SET EXERCISE:
Locate each line in the data below that contains the string "with", and copy those lines. Treat the match as case-sensitive.

:: INFORMATION SHOWN

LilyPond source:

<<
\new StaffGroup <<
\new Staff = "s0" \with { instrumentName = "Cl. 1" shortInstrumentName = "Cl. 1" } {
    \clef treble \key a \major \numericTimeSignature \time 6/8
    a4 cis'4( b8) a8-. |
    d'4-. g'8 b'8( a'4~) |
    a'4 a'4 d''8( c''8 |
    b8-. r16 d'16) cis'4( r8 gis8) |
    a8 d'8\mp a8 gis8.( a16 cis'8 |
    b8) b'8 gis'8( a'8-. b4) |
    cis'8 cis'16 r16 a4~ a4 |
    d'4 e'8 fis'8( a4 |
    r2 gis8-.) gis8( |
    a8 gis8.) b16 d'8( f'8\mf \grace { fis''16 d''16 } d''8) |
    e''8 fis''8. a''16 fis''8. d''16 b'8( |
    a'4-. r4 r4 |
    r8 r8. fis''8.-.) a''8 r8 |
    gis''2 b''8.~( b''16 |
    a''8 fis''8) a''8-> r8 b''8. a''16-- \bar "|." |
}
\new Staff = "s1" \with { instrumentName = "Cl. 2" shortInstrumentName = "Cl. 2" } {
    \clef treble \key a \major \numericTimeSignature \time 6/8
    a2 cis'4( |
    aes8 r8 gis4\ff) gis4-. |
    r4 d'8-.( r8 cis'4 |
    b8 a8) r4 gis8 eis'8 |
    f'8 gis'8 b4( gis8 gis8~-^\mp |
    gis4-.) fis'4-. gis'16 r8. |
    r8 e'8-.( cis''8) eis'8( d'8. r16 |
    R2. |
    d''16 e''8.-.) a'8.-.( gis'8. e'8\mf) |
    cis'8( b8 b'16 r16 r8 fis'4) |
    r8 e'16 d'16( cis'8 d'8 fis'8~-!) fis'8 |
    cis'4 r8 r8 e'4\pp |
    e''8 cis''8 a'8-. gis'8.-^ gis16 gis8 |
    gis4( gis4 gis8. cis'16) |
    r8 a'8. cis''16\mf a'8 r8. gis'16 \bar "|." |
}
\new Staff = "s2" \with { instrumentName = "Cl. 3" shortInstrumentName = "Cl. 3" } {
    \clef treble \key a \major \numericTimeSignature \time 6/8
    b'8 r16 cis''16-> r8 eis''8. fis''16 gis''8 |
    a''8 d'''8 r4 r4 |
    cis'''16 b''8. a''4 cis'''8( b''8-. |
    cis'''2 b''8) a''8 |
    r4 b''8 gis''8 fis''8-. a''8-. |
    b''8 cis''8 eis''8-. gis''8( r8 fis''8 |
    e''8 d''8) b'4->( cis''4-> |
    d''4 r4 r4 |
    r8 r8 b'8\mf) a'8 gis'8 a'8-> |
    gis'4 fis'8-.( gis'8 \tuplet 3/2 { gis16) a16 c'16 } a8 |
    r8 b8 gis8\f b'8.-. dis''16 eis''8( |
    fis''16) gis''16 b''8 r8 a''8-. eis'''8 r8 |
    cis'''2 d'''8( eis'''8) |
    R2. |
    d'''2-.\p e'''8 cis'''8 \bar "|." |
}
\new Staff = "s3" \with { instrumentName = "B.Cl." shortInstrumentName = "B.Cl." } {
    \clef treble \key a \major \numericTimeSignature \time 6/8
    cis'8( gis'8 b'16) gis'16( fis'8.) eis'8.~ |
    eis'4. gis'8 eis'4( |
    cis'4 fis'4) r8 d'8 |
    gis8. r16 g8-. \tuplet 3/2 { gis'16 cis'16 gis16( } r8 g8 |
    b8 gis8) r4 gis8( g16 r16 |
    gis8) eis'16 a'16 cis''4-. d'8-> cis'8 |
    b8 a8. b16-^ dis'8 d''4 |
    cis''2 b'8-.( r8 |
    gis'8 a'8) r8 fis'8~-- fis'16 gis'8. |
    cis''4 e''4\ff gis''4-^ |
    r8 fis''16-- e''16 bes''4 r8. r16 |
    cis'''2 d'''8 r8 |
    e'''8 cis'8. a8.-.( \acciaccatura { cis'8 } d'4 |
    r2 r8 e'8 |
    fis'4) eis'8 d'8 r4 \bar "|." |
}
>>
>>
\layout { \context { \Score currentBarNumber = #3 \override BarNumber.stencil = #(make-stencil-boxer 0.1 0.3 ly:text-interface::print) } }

::::

SOLUTION TO THE PROBLEM:
\new Staff = "s0" \with { instrumentName = "Cl. 1" shortInstrumentName = "Cl. 1" } {
\new Staff = "s1" \with { instrumentName = "Cl. 2" shortInstrumentName = "Cl. 2" } {
\new Staff = "s2" \with { instrumentName = "Cl. 3" shortInstrumentName = "Cl. 3" } {
\new Staff = "s3" \with { instrumentName = "B.Cl." shortInstrumentName = "B.Cl." } {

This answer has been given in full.